About this exercise: Would you return every entry below exactly as written, without its images?

The records:
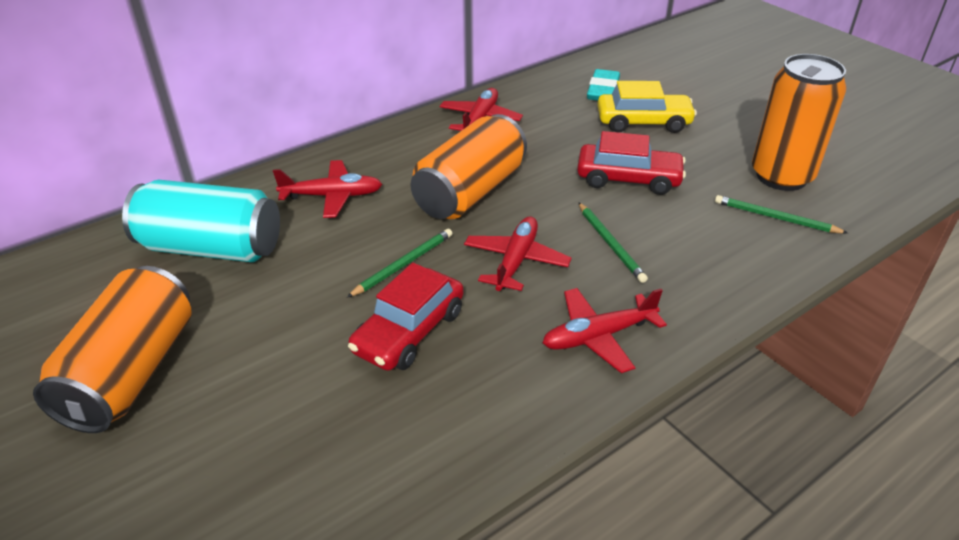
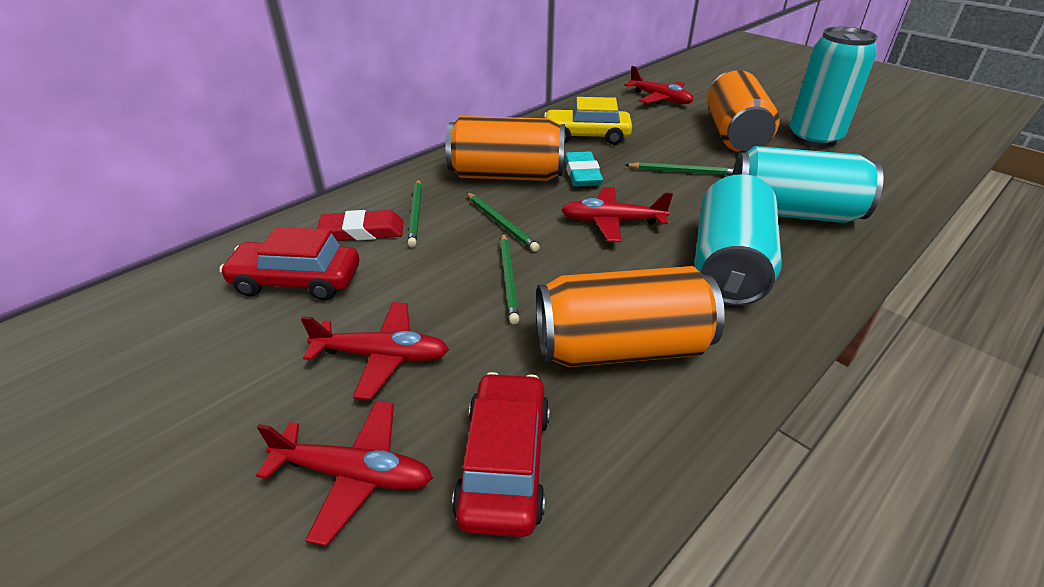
green pencil: 3 -> 4
red eraser: 0 -> 1
turquoise can: 1 -> 3

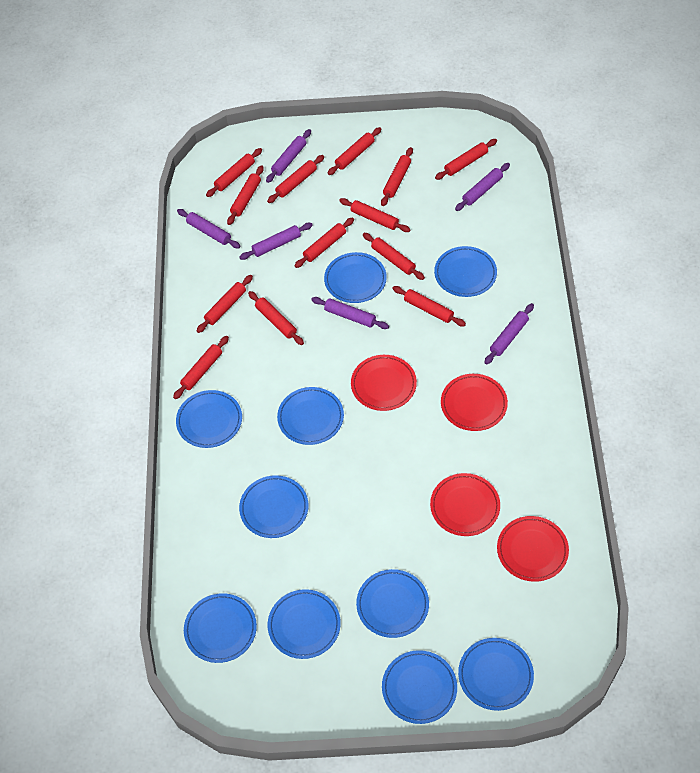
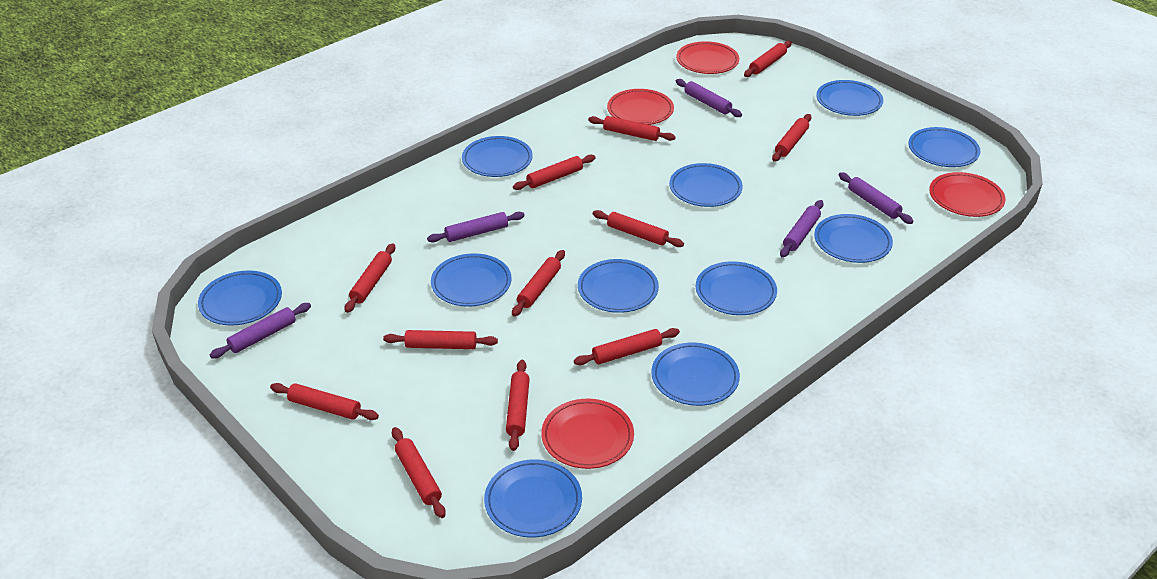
blue plate: 10 -> 11
purple rolling pin: 6 -> 5
red rolling pin: 13 -> 12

Final answer:
green pencil: 3 -> 4
red eraser: 0 -> 1
turquoise can: 1 -> 3

blue plate: 10 -> 11
purple rolling pin: 6 -> 5
red rolling pin: 13 -> 12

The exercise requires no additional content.